Work order
With the pictures omitted, print exactly the lines below, from the one containing "U1 pin MCLR: N_4 -> N_1" through the one containing "Q2: NPN BC547", and nothing else.

Records from a data collection:
....

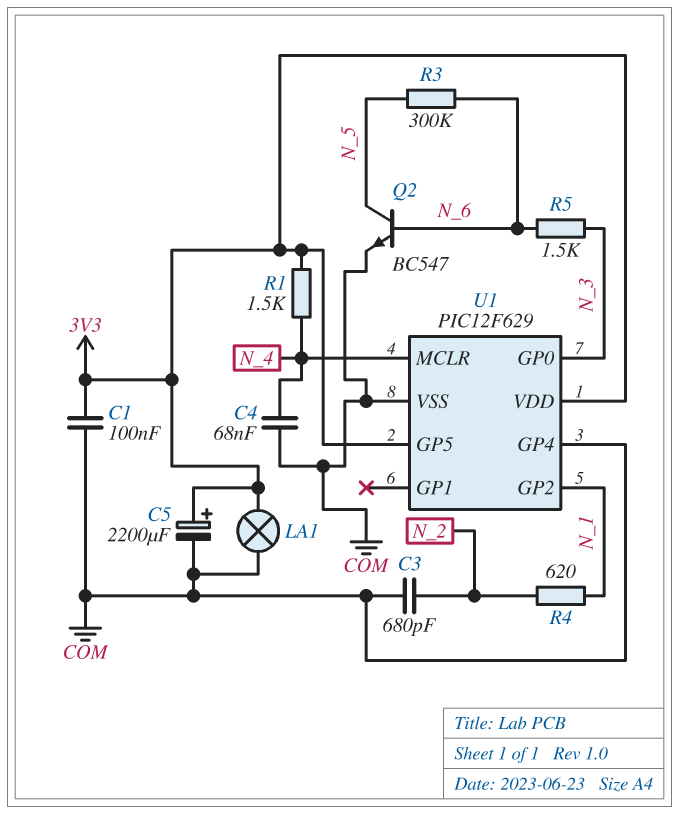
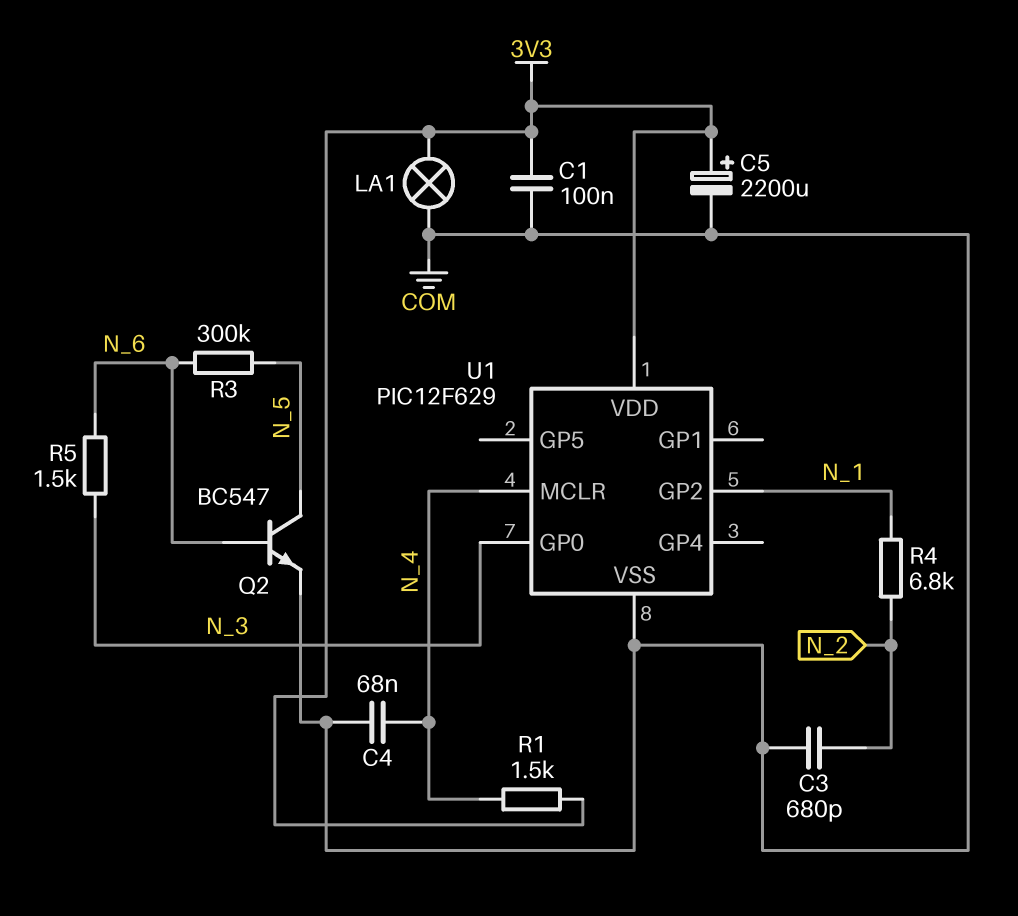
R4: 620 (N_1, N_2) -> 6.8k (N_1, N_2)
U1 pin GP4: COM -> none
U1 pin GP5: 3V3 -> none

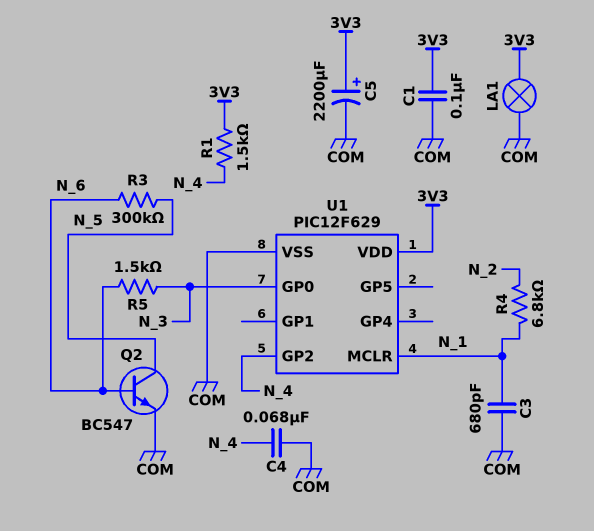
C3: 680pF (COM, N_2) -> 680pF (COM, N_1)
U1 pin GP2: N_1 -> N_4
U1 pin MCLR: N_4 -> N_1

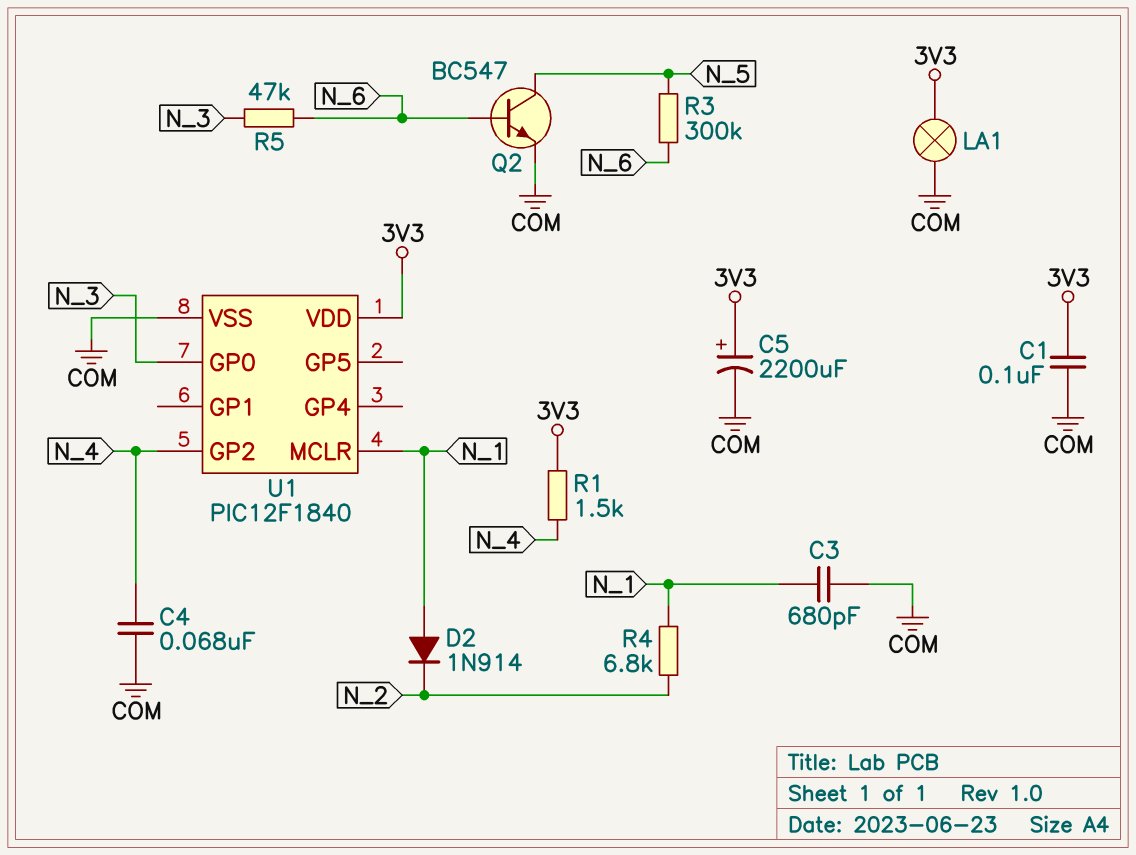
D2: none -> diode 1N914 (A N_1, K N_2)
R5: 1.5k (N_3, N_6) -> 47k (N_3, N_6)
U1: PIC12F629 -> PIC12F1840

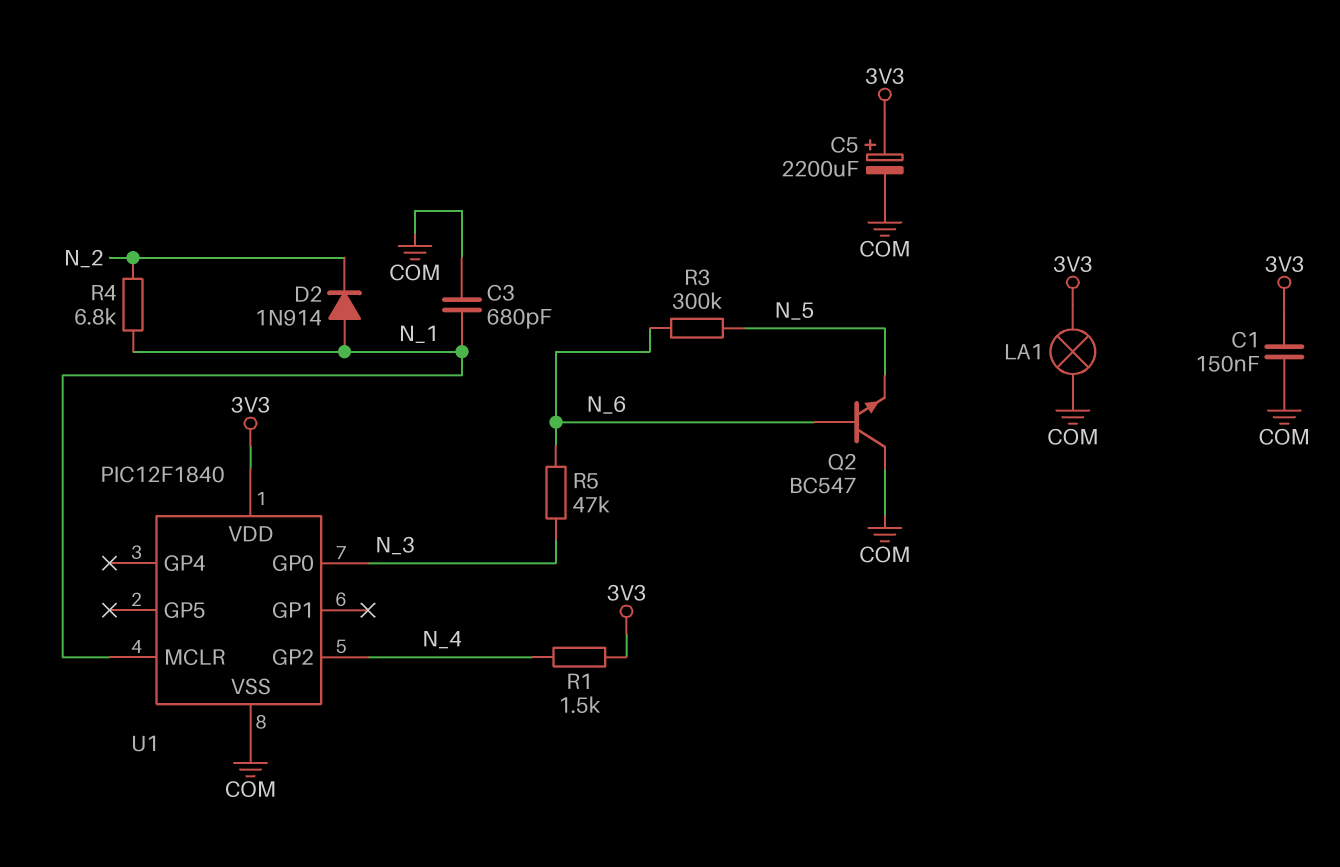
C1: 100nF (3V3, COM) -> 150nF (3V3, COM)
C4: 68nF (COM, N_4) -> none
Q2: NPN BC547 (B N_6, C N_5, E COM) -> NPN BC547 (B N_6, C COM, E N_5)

....

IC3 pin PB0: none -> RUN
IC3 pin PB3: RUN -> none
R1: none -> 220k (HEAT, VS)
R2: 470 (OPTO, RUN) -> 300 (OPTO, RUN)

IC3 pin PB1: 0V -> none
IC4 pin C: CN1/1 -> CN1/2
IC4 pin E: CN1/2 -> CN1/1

....

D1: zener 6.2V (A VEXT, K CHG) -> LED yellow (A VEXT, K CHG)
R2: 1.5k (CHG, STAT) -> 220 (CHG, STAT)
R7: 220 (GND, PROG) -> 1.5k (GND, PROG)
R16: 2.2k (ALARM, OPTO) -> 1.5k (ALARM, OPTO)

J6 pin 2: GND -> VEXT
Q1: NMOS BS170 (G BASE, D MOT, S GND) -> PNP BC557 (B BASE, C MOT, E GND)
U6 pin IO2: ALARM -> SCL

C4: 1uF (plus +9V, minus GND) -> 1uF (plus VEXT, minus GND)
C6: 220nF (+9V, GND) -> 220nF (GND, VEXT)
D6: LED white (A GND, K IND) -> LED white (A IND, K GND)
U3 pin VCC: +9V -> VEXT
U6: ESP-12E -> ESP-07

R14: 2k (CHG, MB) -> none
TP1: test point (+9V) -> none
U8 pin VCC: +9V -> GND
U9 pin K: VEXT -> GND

....

Solution to this problem
U1 pin MCLR: N_4 -> N_1

D2: none -> diode 1N914 (A N_1, K N_2)
R5: 1.5k (N_3, N_6) -> 47k (N_3, N_6)
U1: PIC12F629 -> PIC12F1840

C1: 100nF (3V3, COM) -> 150nF (3V3, COM)
C4: 68nF (COM, N_4) -> none
Q2: NPN BC547 (B N_6, C N_5, E COM) -> NPN BC547 (B N_6, C COM, E N_5)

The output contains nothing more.